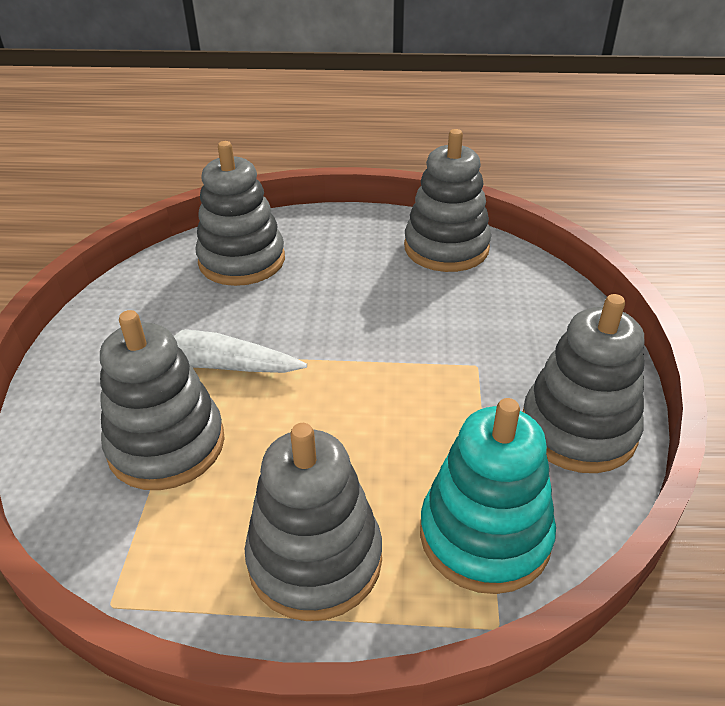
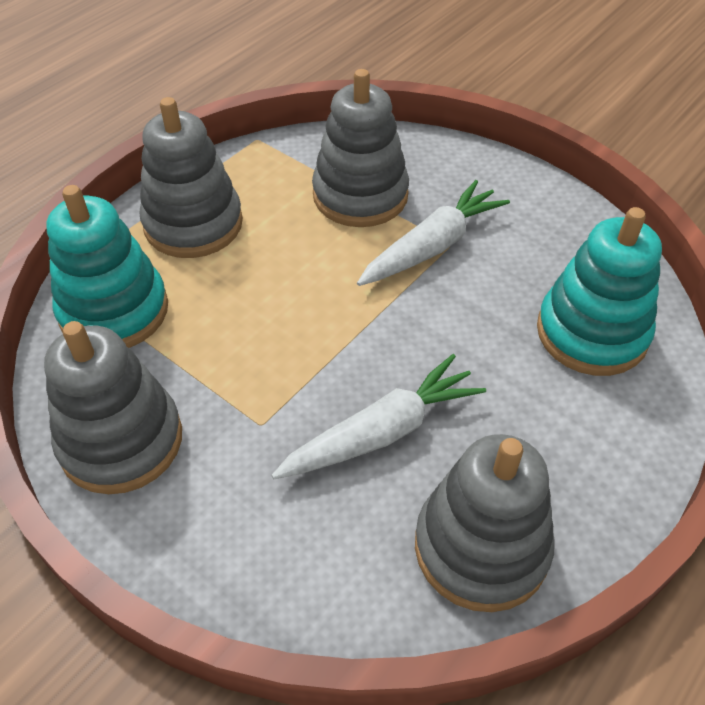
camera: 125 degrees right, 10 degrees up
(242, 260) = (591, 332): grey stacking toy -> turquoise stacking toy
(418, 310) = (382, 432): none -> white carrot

...

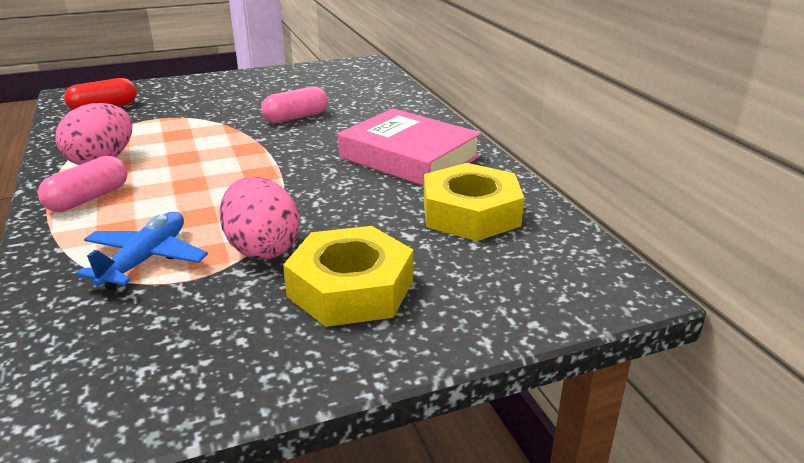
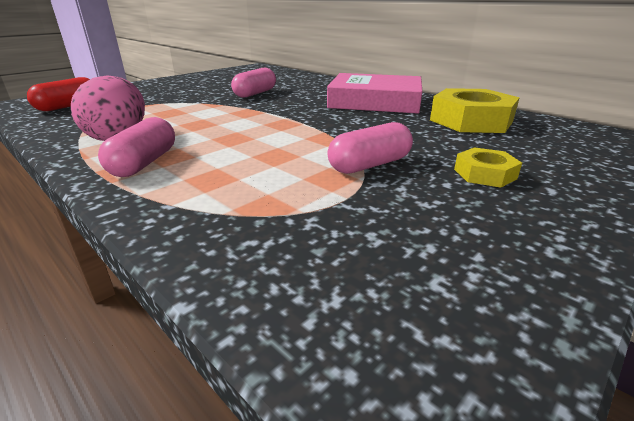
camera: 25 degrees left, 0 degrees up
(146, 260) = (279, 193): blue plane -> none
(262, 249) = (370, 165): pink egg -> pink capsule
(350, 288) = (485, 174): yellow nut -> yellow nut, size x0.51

_Problem to solve_. In the records above, find each line holding "degrees" and copy it.

_Result of the task_.
camera: 125 degrees right, 10 degrees up
camera: 25 degrees left, 0 degrees up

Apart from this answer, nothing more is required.